> WORK ORDER
Determine how many of the lines below include "left", then respond with that number and no other text.

-- Opening Marker --

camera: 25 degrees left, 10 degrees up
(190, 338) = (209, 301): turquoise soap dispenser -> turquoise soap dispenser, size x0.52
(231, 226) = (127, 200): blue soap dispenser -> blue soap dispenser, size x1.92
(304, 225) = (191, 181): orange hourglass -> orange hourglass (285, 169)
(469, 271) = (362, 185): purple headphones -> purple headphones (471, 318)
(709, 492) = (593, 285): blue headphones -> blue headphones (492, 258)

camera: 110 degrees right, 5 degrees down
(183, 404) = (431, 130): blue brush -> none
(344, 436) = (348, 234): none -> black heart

-- Closing Marker --
-- Opening Marker --

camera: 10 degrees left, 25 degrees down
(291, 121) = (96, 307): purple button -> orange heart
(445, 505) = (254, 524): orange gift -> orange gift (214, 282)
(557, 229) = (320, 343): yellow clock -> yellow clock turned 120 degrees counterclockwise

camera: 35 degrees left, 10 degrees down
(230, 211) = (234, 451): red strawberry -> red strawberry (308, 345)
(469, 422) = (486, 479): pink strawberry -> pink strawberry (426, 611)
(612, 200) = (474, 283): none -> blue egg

-- Closing Marker --

> ANSWER TO THE EXERCISE
3